Exercise: No pictures belong in the answer. Repeat all the entries exactly.

Top of Extracted material

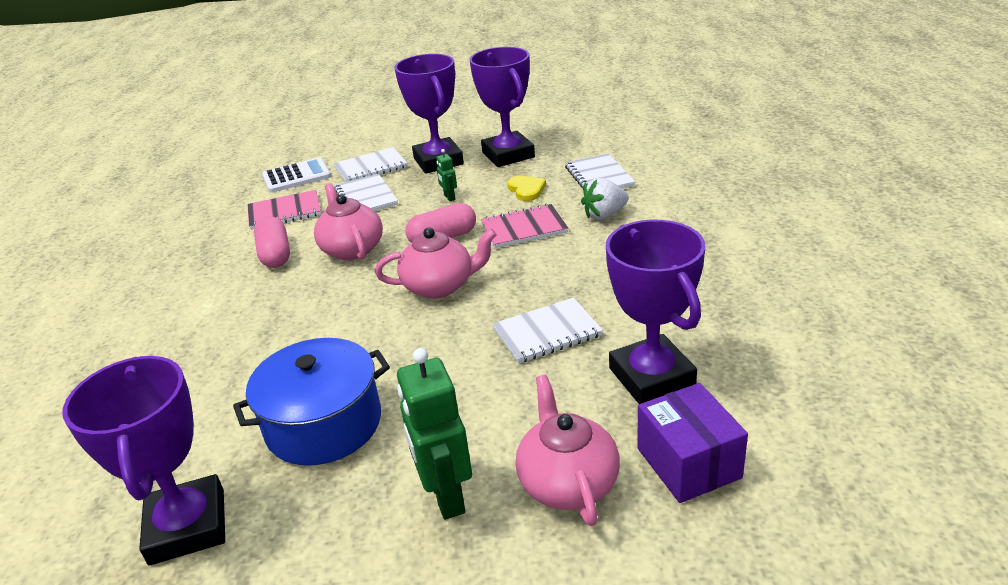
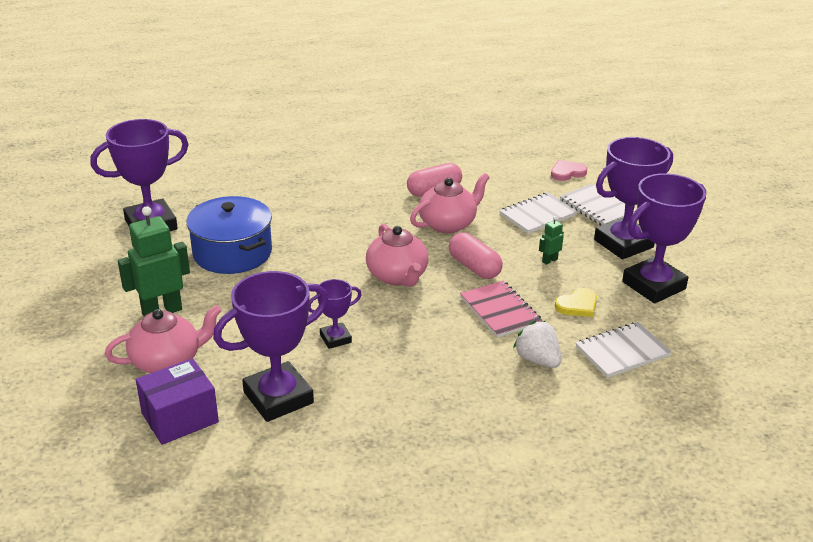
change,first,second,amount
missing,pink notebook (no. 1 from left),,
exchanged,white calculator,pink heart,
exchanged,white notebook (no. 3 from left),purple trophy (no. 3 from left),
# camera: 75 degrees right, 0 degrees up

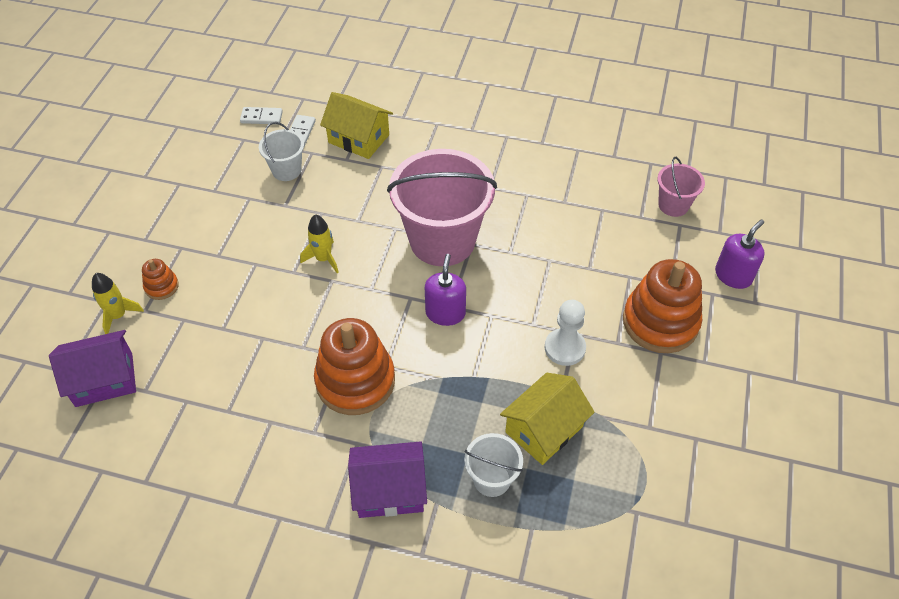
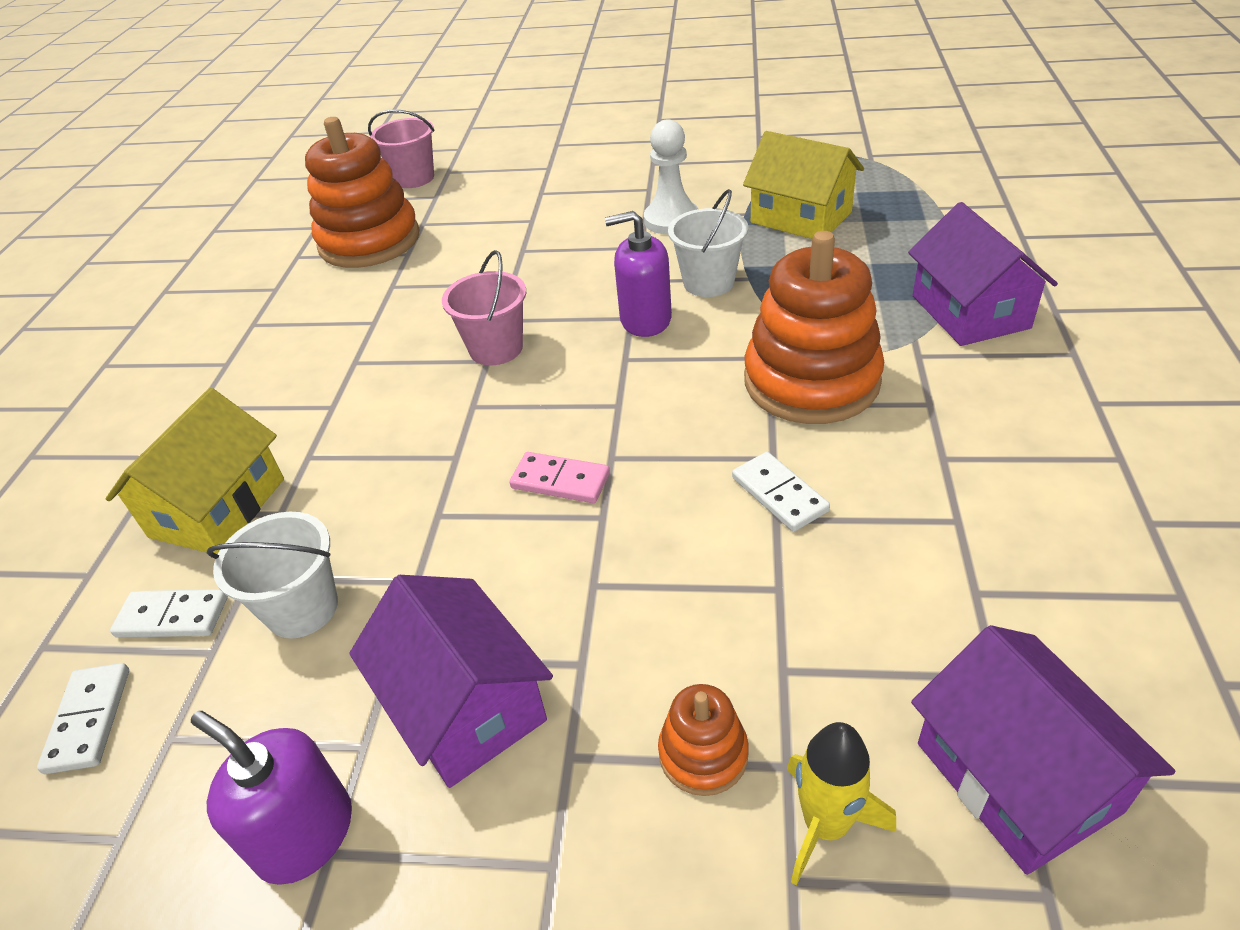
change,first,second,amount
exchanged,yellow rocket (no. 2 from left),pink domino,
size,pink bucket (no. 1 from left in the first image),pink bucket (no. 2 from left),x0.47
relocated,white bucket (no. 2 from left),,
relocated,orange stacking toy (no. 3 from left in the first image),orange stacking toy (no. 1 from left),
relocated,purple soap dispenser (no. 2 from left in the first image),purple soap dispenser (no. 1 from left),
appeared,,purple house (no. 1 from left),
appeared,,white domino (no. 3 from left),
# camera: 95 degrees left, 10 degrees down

Bottom of Extracted material

Solution to this task:
change,first,second,amount
missing,pink notebook (no. 1 from left),,
exchanged,white calculator,pink heart,
exchanged,white notebook (no. 3 from left),purple trophy (no. 3 from left),
# camera: 75 degrees right, 0 degrees up

change,first,second,amount
exchanged,yellow rocket (no. 2 from left),pink domino,
size,pink bucket (no. 1 from left in the first image),pink bucket (no. 2 from left),x0.47
relocated,white bucket (no. 2 from left),,
relocated,orange stacking toy (no. 3 from left in the first image),orange stacking toy (no. 1 from left),
relocated,purple soap dispenser (no. 2 from left in the first image),purple soap dispenser (no. 1 from left),
appeared,,purple house (no. 1 from left),
appeared,,white domino (no. 3 from left),
# camera: 95 degrees left, 10 degrees down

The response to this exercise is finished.